--- start of EXERCISE INPUT ---
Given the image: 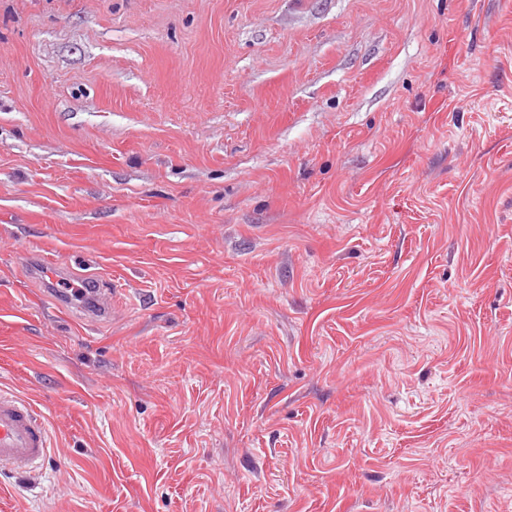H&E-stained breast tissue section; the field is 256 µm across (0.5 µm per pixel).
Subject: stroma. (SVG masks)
Wrapping results in <instances>:
<instances>
[{"instance_id":"35a3bbf8","label":"stroma","mask_w":512,"mask_h":512,"mask_svg":"<svg viewBox=\"0 0 512 512\" xmlns=\"http://www.w3.org/2000/svg\"><path fill=\"white\" fill-rule=\"evenodd\" d=\"M0 389V512H512V0H0ZM49 448L45 422L20 396L0 390V466L23 471L43 461Z\"/></svg>"}]
</instances>
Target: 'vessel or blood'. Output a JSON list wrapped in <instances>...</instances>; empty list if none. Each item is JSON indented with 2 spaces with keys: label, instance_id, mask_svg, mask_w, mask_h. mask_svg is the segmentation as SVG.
Listing matches in <instances>:
<instances>
[{
  "label": "vessel or blood",
  "instance_id": "obj_1",
  "mask_svg": "<svg viewBox=\"0 0 512 512\" xmlns=\"http://www.w3.org/2000/svg\"><path fill=\"white\" fill-rule=\"evenodd\" d=\"M49 448L45 422L20 396L0 390V466L23 471L43 461Z\"/></svg>",
  "mask_w": 512,
  "mask_h": 512
}]
</instances>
--- end of EXERCISE INPUT ---
## INSTRUCTION
Repeat only the stretch of lines that begins at the line containing "Subject: stroma. (SVG masks)" and ends at the last line above, both included.

## WORKED ANSWER
Subject: stroma. (SVG masks)
Wrapping results in <instances>:
<instances>
[{"instance_id":"35a3bbf8","label":"stroma","mask_w":512,"mask_h":512,"mask_svg":"<svg viewBox=\"0 0 512 512\" xmlns=\"http://www.w3.org/2000/svg\"><path fill=\"white\" fill-rule=\"evenodd\" d=\"M0 389V512H512V0H0ZM49 448L45 422L20 396L0 390V466L23 471L43 461Z\"/></svg>"}]
</instances>
Target: 'vessel or blood'. Output a JSON list wrapped in <instances>...</instances>; empty list if none. Each item is JSON indented with 2 spaces with keys: label, instance_id, mask_svg, mask_w, mask_h. mask_svg is the segmentation as SVG.
Listing matches in <instances>:
<instances>
[{
  "label": "vessel or blood",
  "instance_id": "obj_1",
  "mask_svg": "<svg viewBox=\"0 0 512 512\" xmlns=\"http://www.w3.org/2000/svg\"><path fill=\"white\" fill-rule=\"evenodd\" d=\"M49 448L45 422L20 396L0 390V466L23 471L43 461Z\"/></svg>",
  "mask_w": 512,
  "mask_h": 512
}]
</instances>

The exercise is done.